Directions for this task:
In the listing below, find every line containing "purple" and copy it out.

Data section:
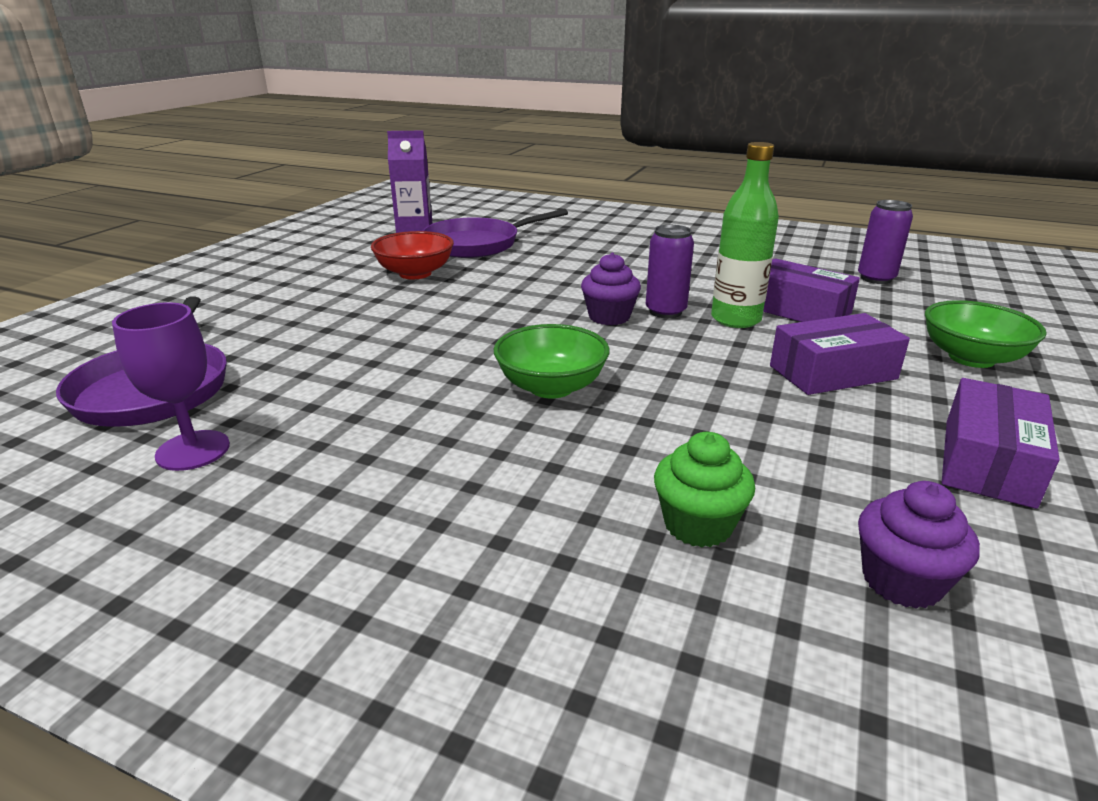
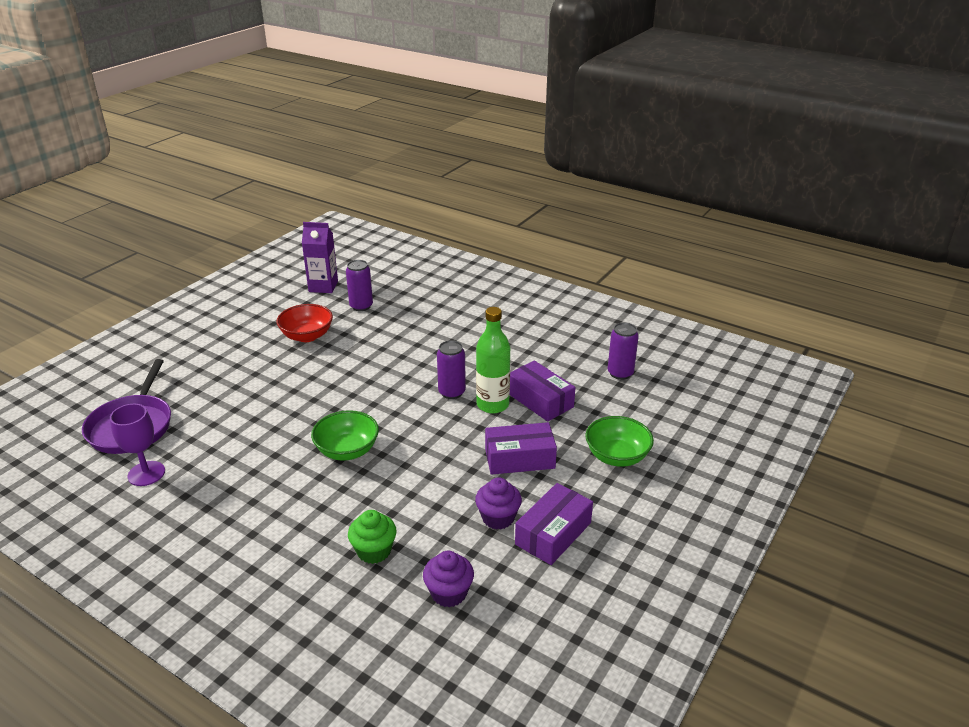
camera: 10 degrees right, 5 degrees up
(477, 244) = (361, 306): purple pan -> purple can
(609, 317) = (412, 393): purple cupcake -> purple cupcake (498, 518)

Answer section:
(477, 244) = (361, 306): purple pan -> purple can
(609, 317) = (412, 393): purple cupcake -> purple cupcake (498, 518)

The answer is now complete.